• **What to do**
Search the data for the string "cylinder", and report each line where it is found.

• **Exercise input**

══════

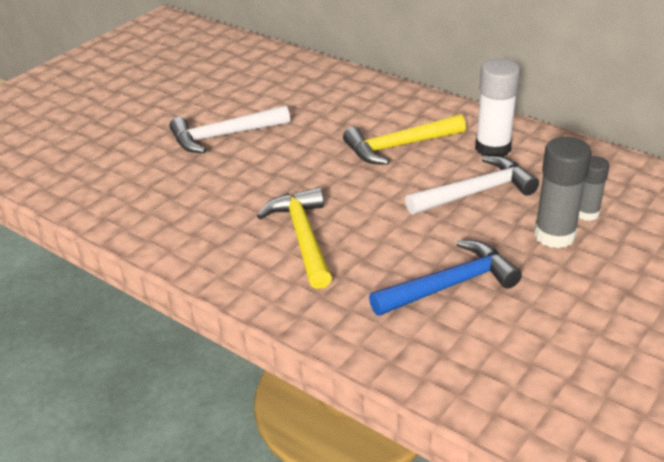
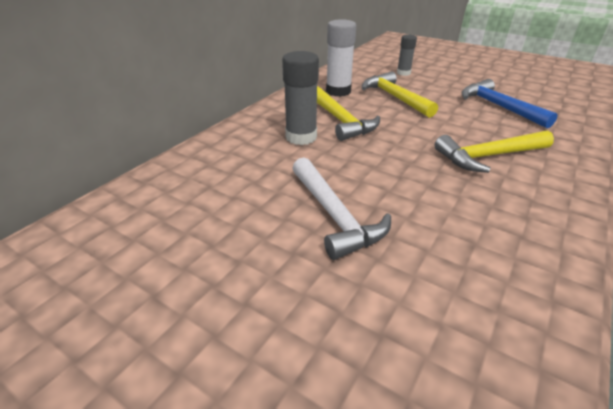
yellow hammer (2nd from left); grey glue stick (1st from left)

══════

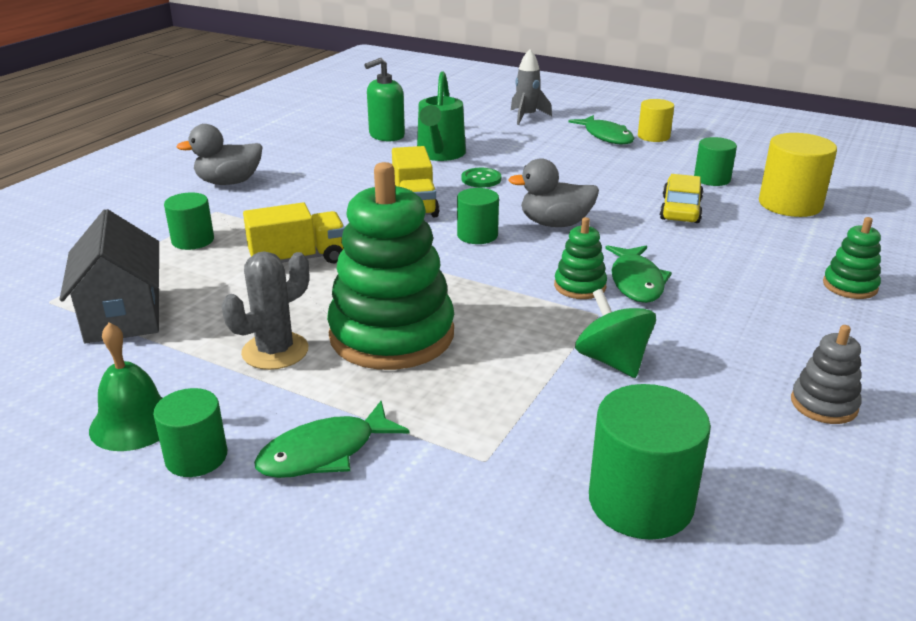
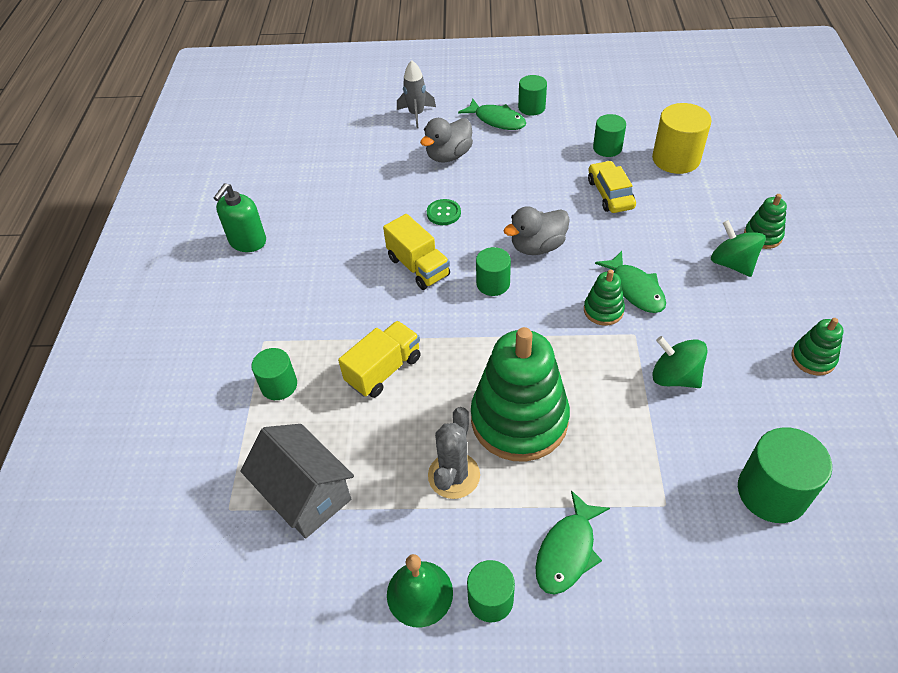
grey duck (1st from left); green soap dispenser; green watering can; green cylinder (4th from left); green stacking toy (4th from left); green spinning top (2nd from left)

══════

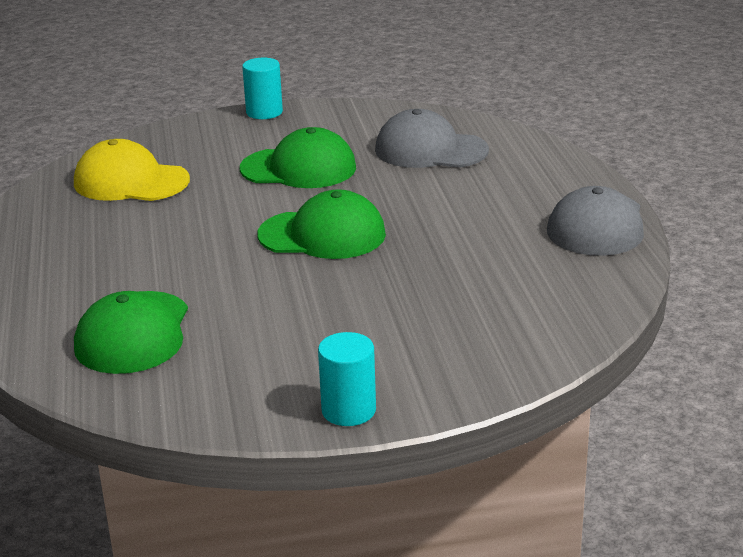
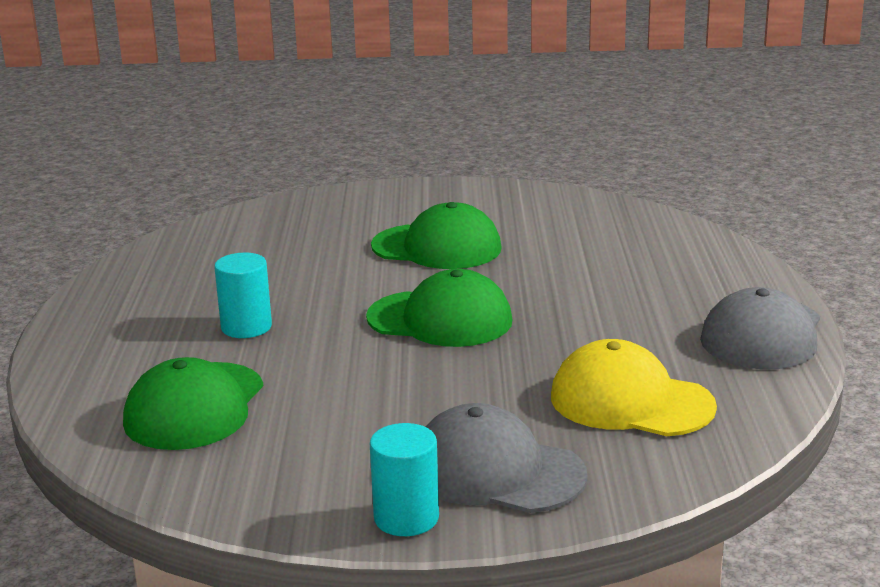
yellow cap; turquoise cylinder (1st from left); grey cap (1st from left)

══════

• **Solution to the problem**
grey duck (1st from left); green soap dispenser; green watering can; green cylinder (4th from left); green stacking toy (4th from left); green spinning top (2nd from left)
yellow cap; turquoise cylinder (1st from left); grey cap (1st from left)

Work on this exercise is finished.